* **WHAT IS REQUIRED**: From the line containing "HALL pin GND: GND -> none" down to the line containing "TOF pin SCL: B11 -> B6" in the records below, reproduce every line exactly, ends included, and omit all others.

------------------------

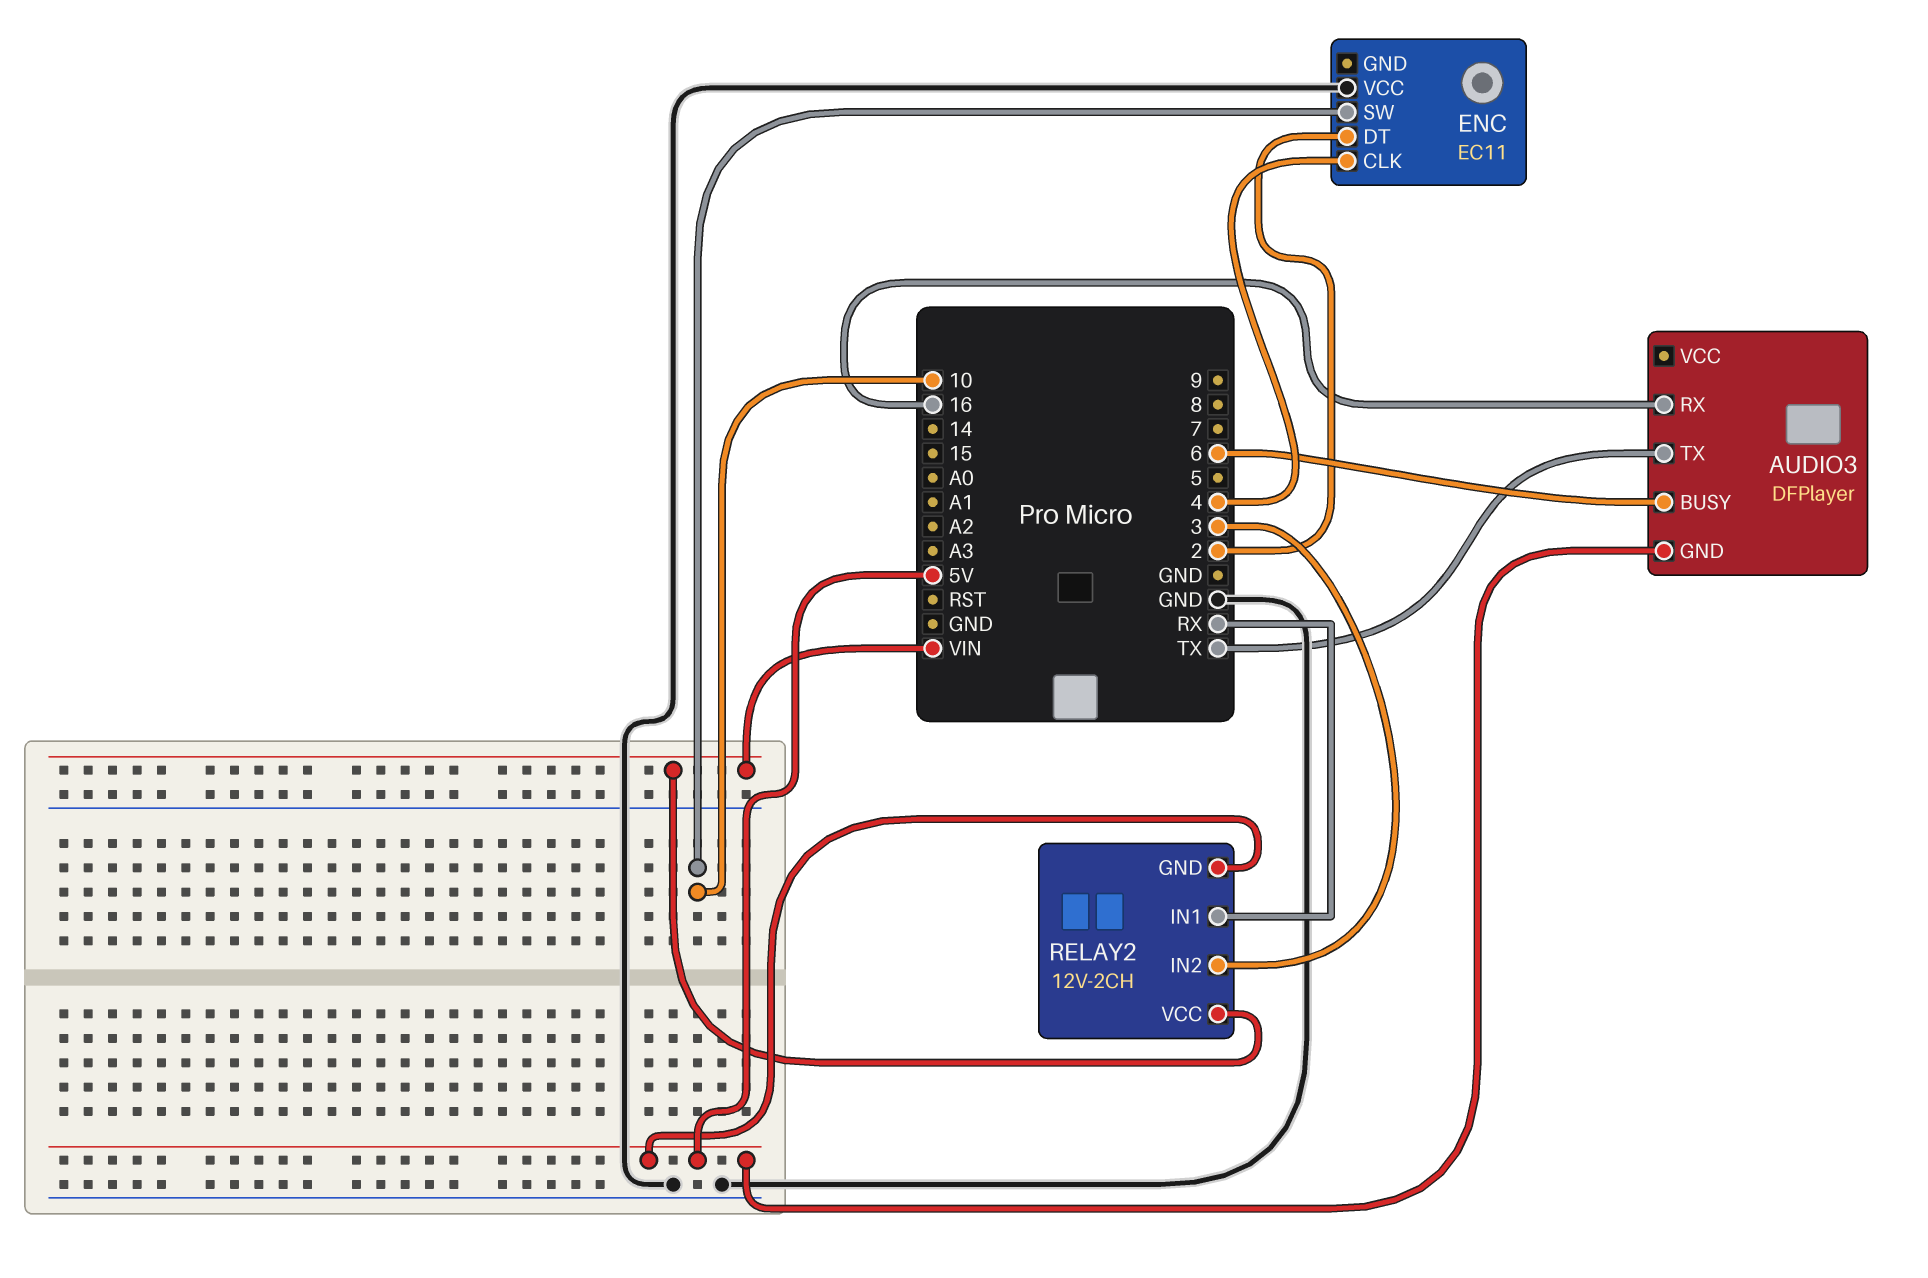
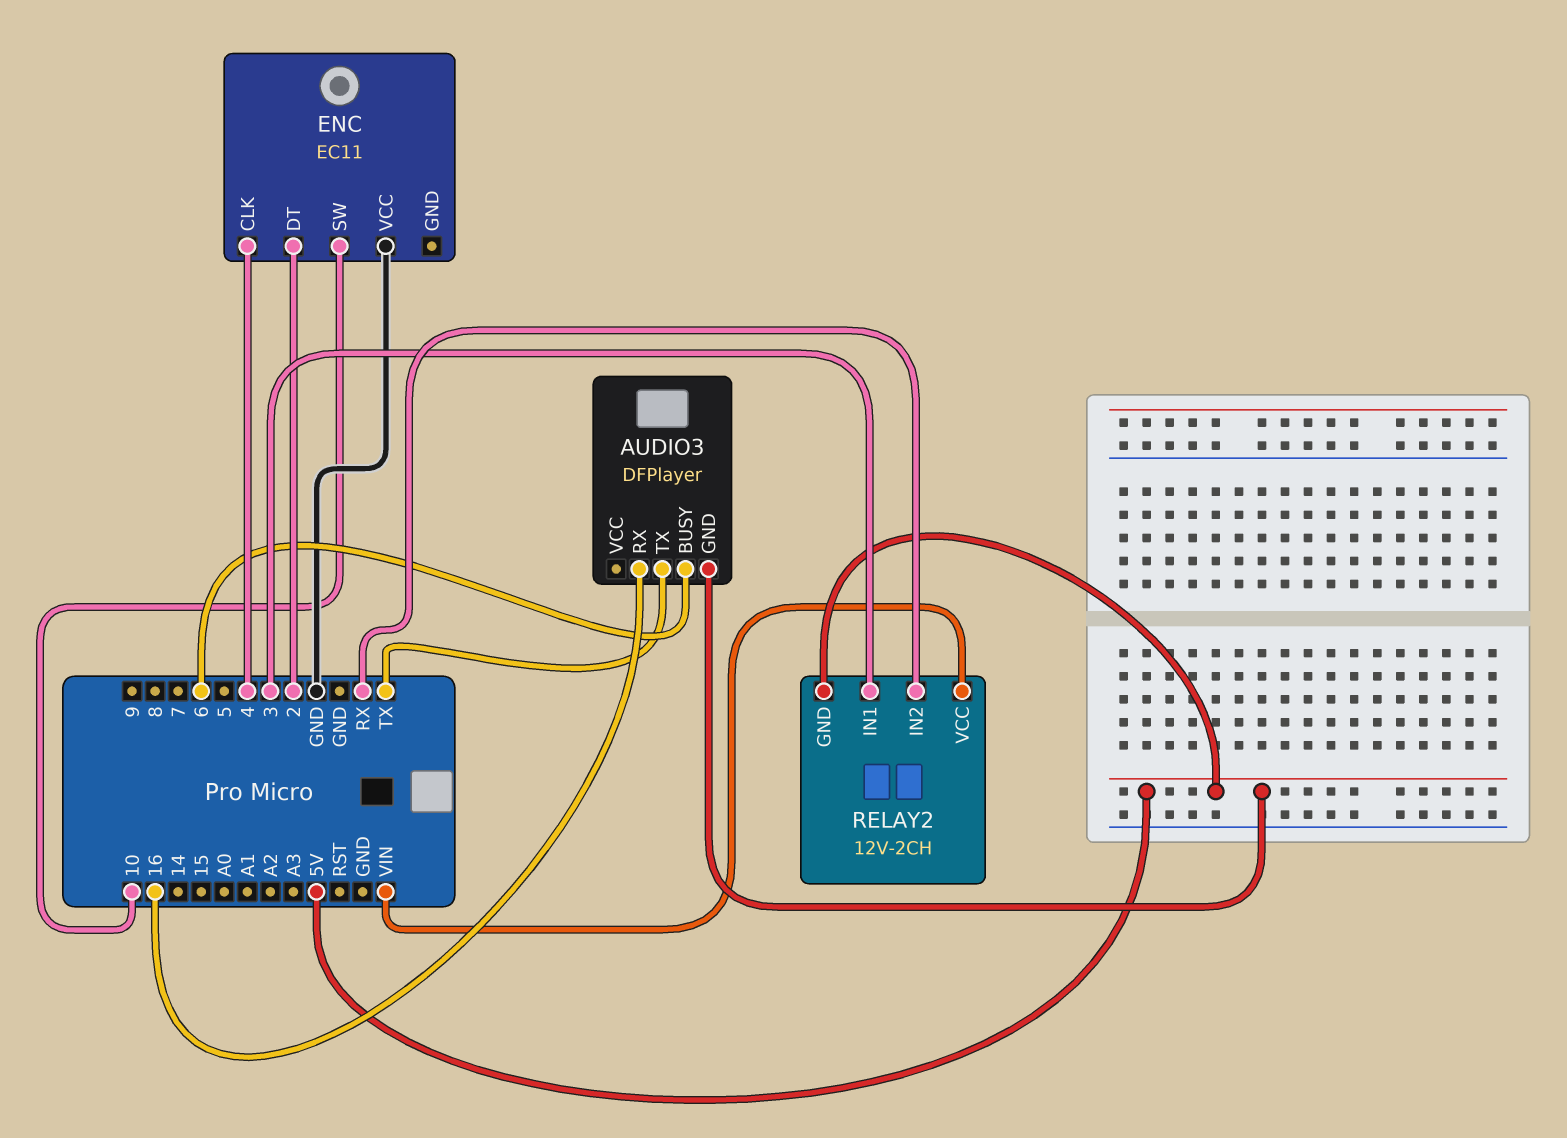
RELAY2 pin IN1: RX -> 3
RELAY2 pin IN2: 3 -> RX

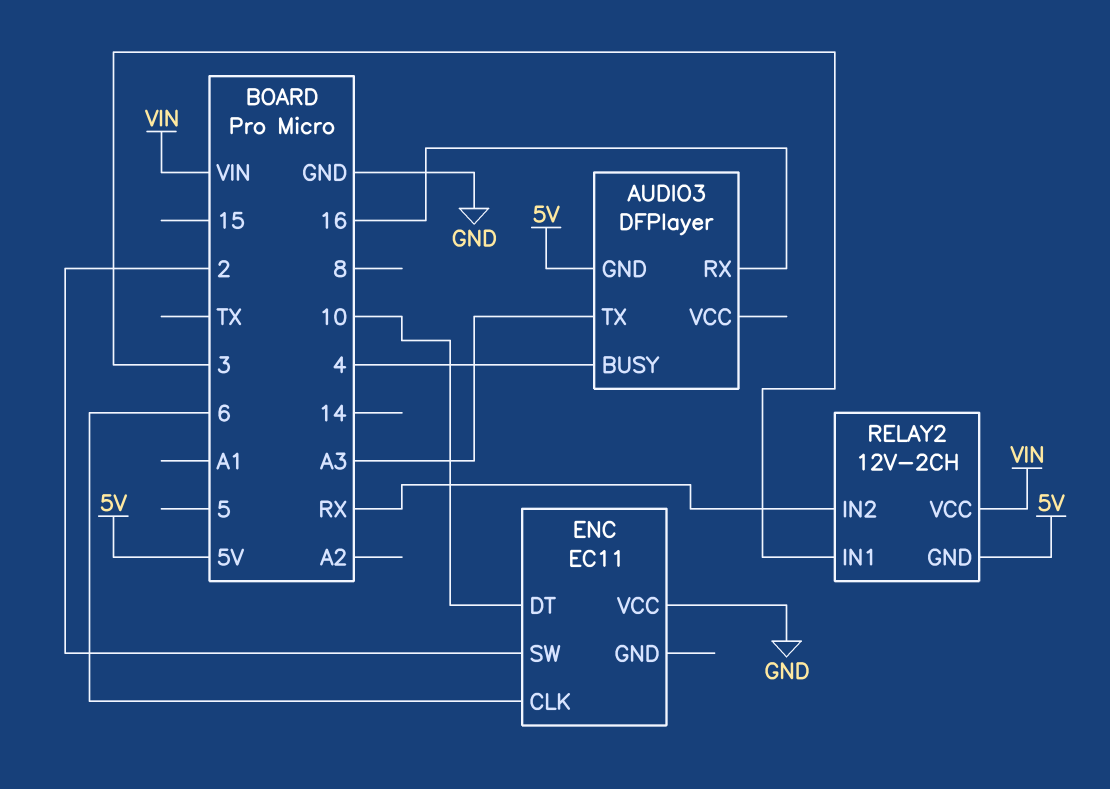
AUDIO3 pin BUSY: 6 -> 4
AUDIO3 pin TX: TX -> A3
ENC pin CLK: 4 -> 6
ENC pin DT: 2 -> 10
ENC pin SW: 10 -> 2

------------------------

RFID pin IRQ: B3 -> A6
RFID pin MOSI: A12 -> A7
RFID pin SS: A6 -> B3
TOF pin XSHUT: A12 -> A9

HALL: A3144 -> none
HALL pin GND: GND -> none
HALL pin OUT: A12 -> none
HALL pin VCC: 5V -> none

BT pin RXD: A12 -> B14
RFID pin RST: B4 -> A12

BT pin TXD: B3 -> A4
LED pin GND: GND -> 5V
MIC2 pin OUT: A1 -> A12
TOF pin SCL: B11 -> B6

------------------------

* **WRITTEN REPLY**:
HALL pin GND: GND -> none
HALL pin OUT: A12 -> none
HALL pin VCC: 5V -> none

BT pin RXD: A12 -> B14
RFID pin RST: B4 -> A12

BT pin TXD: B3 -> A4
LED pin GND: GND -> 5V
MIC2 pin OUT: A1 -> A12
TOF pin SCL: B11 -> B6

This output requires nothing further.